[Opening Source material section]
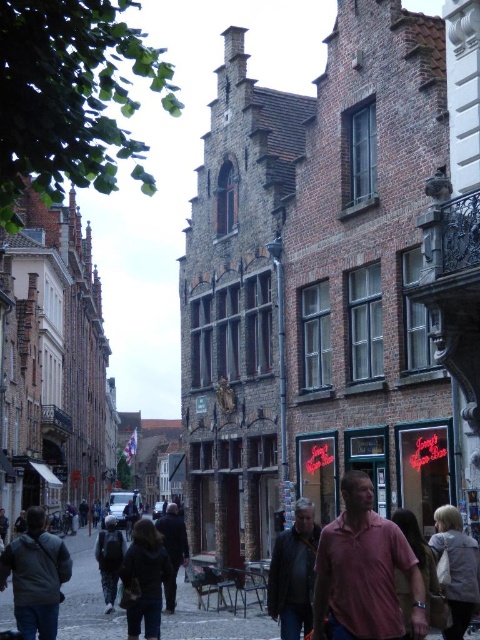
You are a photographer standing at the end of the street facing the row of buildings. You notice a person wearing a matte pink shirt at center and another wearing a dark gray jacket at lower left. Which clothing item is shorter in height?

The matte pink shirt at center is shorter than the dark gray jacket at lower left.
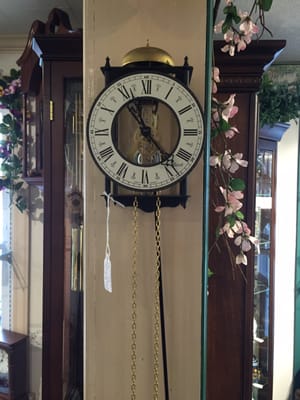
This screenshot has width=300, height=400. What are the coordinates of `clock` in the screenshot? It's located at (8, 365), (180, 132).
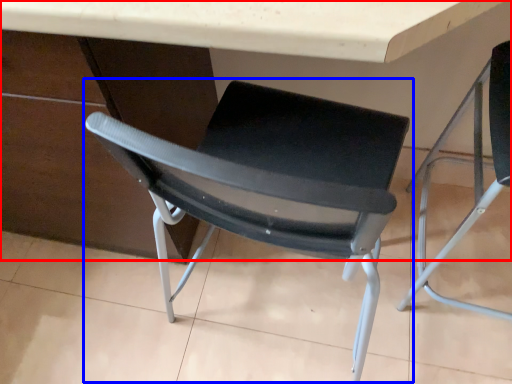
Question: Among these objects, which one is nearest to the camera, table (highlighted by a red box) or chair (highlighted by a blue box)?

Choices:
 (A) table
 (B) chair

Answer: (A)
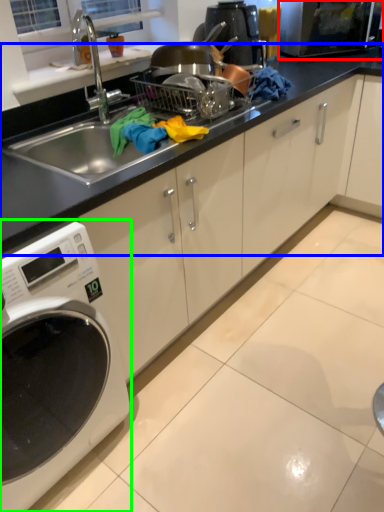
Question: Based on their relative distances, which object is nearer to microwave oven (highlighted by a red box)? Choose from countertop (highlighted by a blue box) and home appliance (highlighted by a green box).

Choices:
 (A) countertop
 (B) home appliance

Answer: (A)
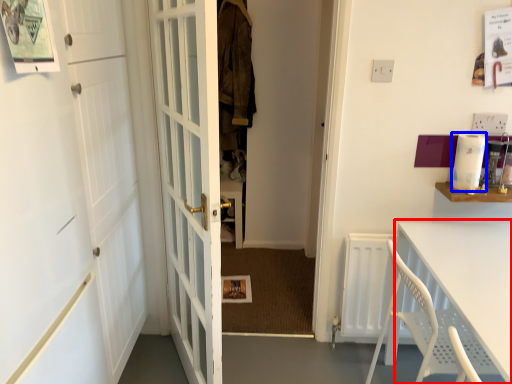
Question: Among these objects, which one is farthest to the camera, table (highlighted by a red box) or appliance (highlighted by a blue box)?

Choices:
 (A) table
 (B) appliance

Answer: (B)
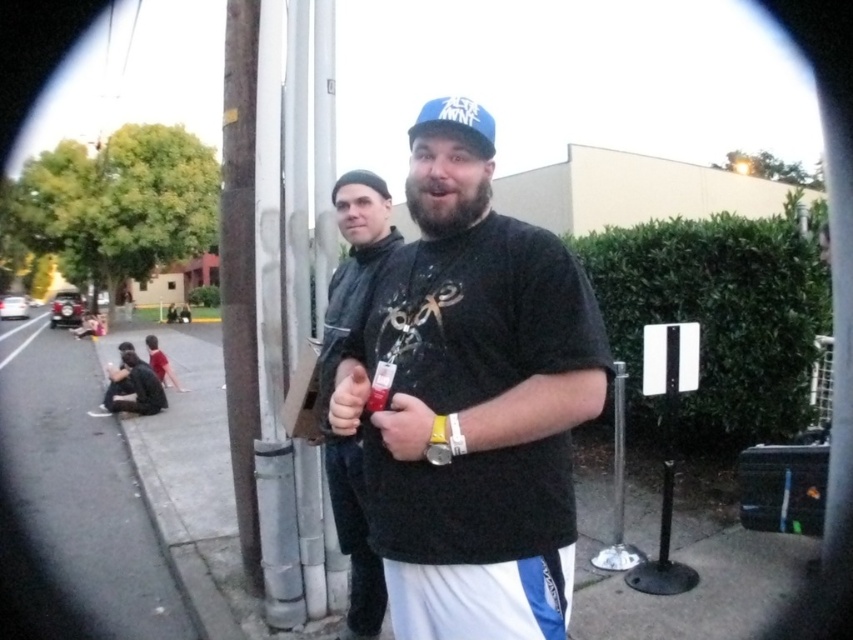
Question: Does black matte t-shirt at center have a smaller size compared to gray asphalt pavement at lower left?

Choices:
 (A) no
 (B) yes

Answer: (B)

Question: Which object appears closest to the camera in this image?

Choices:
 (A) gray asphalt pavement at lower left
 (B) matte black jacket at center
 (C) dark gray hoodie at lower left
 (D) black matte t-shirt at center

Answer: (D)

Question: Which object is farther from the camera taking this photo?

Choices:
 (A) matte black jacket at center
 (B) dark gray hoodie at lower left

Answer: (B)

Question: In this image, where is gray asphalt pavement at lower left located relative to matte black jacket at center?

Choices:
 (A) below
 (B) above

Answer: (A)

Question: From the image, what is the correct spatial relationship of black matte t-shirt at center in relation to gray asphalt pavement at lower left?

Choices:
 (A) left
 (B) right

Answer: (B)

Question: Considering the real-world distances, which object is closest to the dark gray hoodie at lower left?

Choices:
 (A) black matte t-shirt at center
 (B) gray asphalt pavement at lower left

Answer: (B)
[Closing Source material section]
Goal of the exercise.
Please retype all of the records above line for line, leaving out the pictures.

Problem solution.
You are a photographer standing at the end of the street facing the row of buildings. You notice a person wearing a matte pink shirt at center and another wearing a dark gray jacket at lower left. Which clothing item is shorter in height?

The matte pink shirt at center is shorter than the dark gray jacket at lower left.
This screenshot has width=300, height=400. What are the coordinates of `clock` in the screenshot? It's located at (8, 365), (180, 132).
Question: Among these objects, which one is nearest to the camera, table (highlighted by a red box) or chair (highlighted by a blue box)?

Choices:
 (A) table
 (B) chair

Answer: (A)
Question: Based on their relative distances, which object is nearer to microwave oven (highlighted by a red box)? Choose from countertop (highlighted by a blue box) and home appliance (highlighted by a green box).

Choices:
 (A) countertop
 (B) home appliance

Answer: (A)
Question: Among these objects, which one is farthest to the camera, table (highlighted by a red box) or appliance (highlighted by a blue box)?

Choices:
 (A) table
 (B) appliance

Answer: (B)
Question: Does black matte t-shirt at center have a smaller size compared to gray asphalt pavement at lower left?

Choices:
 (A) no
 (B) yes

Answer: (B)

Question: Which object appears closest to the camera in this image?

Choices:
 (A) gray asphalt pavement at lower left
 (B) matte black jacket at center
 (C) dark gray hoodie at lower left
 (D) black matte t-shirt at center

Answer: (D)

Question: Which object is farther from the camera taking this photo?

Choices:
 (A) matte black jacket at center
 (B) dark gray hoodie at lower left

Answer: (B)

Question: In this image, where is gray asphalt pavement at lower left located relative to matte black jacket at center?

Choices:
 (A) below
 (B) above

Answer: (A)

Question: From the image, what is the correct spatial relationship of black matte t-shirt at center in relation to gray asphalt pavement at lower left?

Choices:
 (A) left
 (B) right

Answer: (B)

Question: Considering the real-world distances, which object is closest to the dark gray hoodie at lower left?

Choices:
 (A) black matte t-shirt at center
 (B) gray asphalt pavement at lower left

Answer: (B)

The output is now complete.